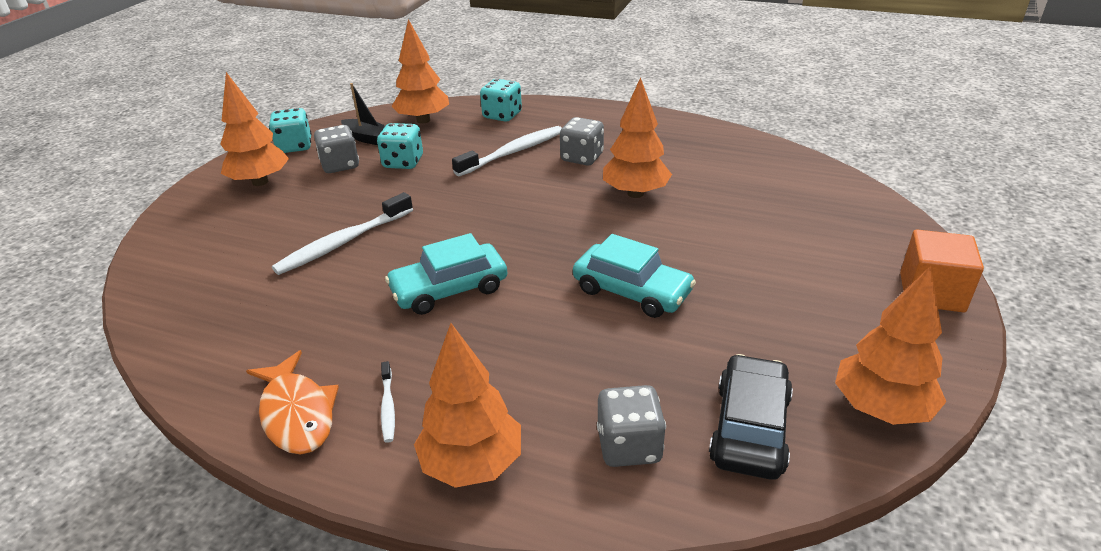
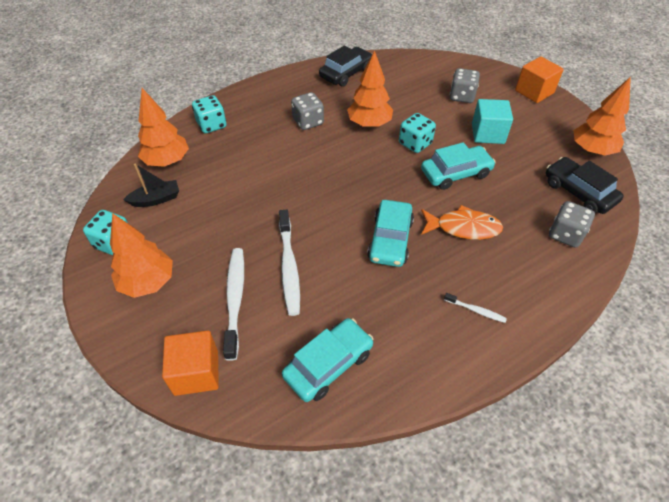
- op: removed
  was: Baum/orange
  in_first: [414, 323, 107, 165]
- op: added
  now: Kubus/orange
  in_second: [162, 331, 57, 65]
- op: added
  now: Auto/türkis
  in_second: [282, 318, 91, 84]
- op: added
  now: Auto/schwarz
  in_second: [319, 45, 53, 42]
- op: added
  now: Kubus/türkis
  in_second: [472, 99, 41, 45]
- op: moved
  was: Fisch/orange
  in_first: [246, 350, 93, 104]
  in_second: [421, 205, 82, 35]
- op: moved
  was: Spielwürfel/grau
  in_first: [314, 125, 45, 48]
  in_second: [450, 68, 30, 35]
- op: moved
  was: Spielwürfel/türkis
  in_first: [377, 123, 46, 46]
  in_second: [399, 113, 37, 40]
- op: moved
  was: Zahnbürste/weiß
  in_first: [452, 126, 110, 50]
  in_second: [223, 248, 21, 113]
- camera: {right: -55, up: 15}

• [Problem description]
Set the pictures aside and reproduce the data above exactly.

• [Response for this exercise]
- op: removed
  was: Baum/orange
  in_first: [414, 323, 107, 165]
- op: added
  now: Kubus/orange
  in_second: [162, 331, 57, 65]
- op: added
  now: Auto/türkis
  in_second: [282, 318, 91, 84]
- op: added
  now: Auto/schwarz
  in_second: [319, 45, 53, 42]
- op: added
  now: Kubus/türkis
  in_second: [472, 99, 41, 45]
- op: moved
  was: Fisch/orange
  in_first: [246, 350, 93, 104]
  in_second: [421, 205, 82, 35]
- op: moved
  was: Spielwürfel/grau
  in_first: [314, 125, 45, 48]
  in_second: [450, 68, 30, 35]
- op: moved
  was: Spielwürfel/türkis
  in_first: [377, 123, 46, 46]
  in_second: [399, 113, 37, 40]
- op: moved
  was: Zahnbürste/weiß
  in_first: [452, 126, 110, 50]
  in_second: [223, 248, 21, 113]
- camera: {right: -55, up: 15}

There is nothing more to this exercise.